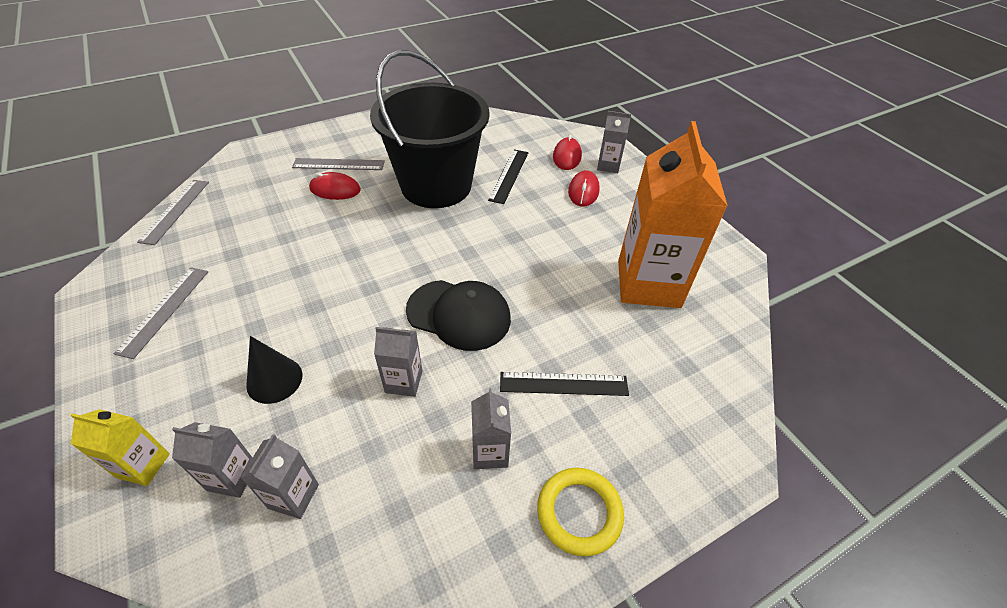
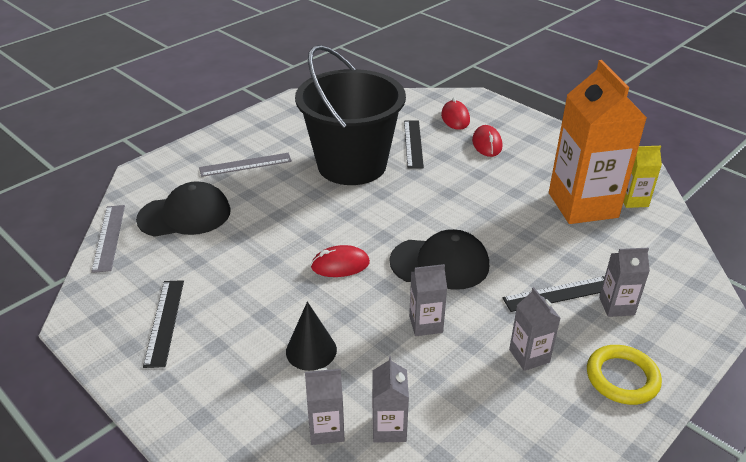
camera: 15 degrees left, 10 degrees down
(143, 465) = (239, 442): yellow carton -> yellow carton (633, 200)
(164, 310) = (164, 322): grey ruler -> black ruler
(253, 203) = (185, 215): none -> black cap
(335, 190) = (258, 187): red mouse -> red mouse (340, 265)
(608, 166) = (496, 119): grey carton -> grey carton (616, 306)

+++

• Aim of the exercise
Without the pictures, give the entries above back exactly.

• Response to this exercise
camera: 15 degrees left, 10 degrees down
(143, 465) = (239, 442): yellow carton -> yellow carton (633, 200)
(164, 310) = (164, 322): grey ruler -> black ruler
(253, 203) = (185, 215): none -> black cap
(335, 190) = (258, 187): red mouse -> red mouse (340, 265)
(608, 166) = (496, 119): grey carton -> grey carton (616, 306)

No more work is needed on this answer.